### YOUR TASK
Where the string "green" shows up in a line of the records, copy that line.

-------- EXTRACTED INFORMATION --------

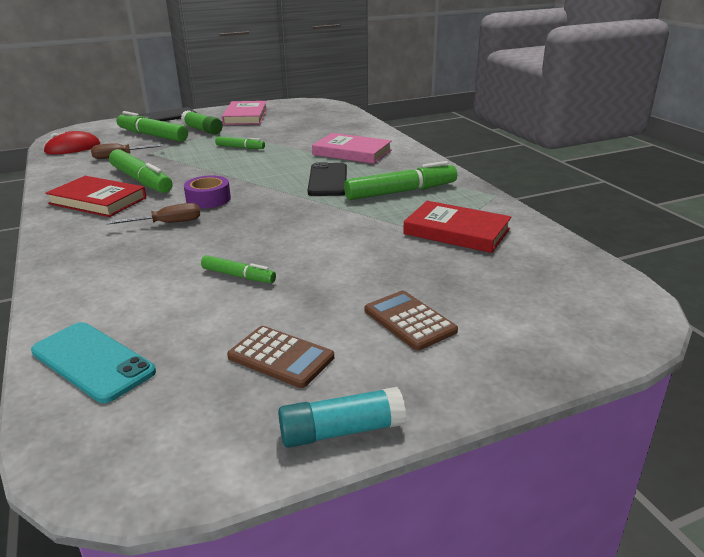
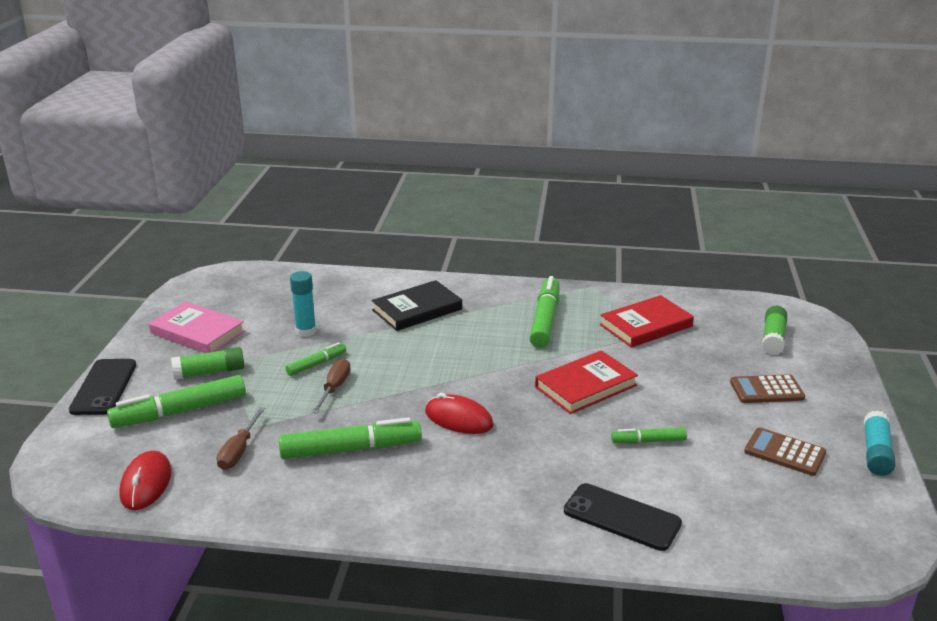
camera: 60 degrees left, 0 degrees up
(92, 361) = (745, 539): turquoise phone -> none
(98, 201) = (386, 490): red book -> red book (586, 386)
(167, 223) = (499, 455): brown screwdriver -> brown screwdriver (334, 388)
(208, 199) = (458, 419): purple tape -> red mouse
(238, 276) = (648, 441): green marker -> green marker turned 150 degrees counterclockwise
(279, 135) = (306, 331): none -> turquoise glue stick
(281, 357) = (784, 452): brown calculator -> brown calculator turned 120 degrees counterclockwise
(328, 180) = (478, 343): black phone -> black phone (622, 517)
(352, 152) = (417, 310): pink book -> black book
(540, 303) = (773, 338): none -> green glue stick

--------

### EXERCISE RESPONSE
(238, 276) = (648, 441): green marker -> green marker turned 150 degrees counterclockwise
(540, 303) = (773, 338): none -> green glue stick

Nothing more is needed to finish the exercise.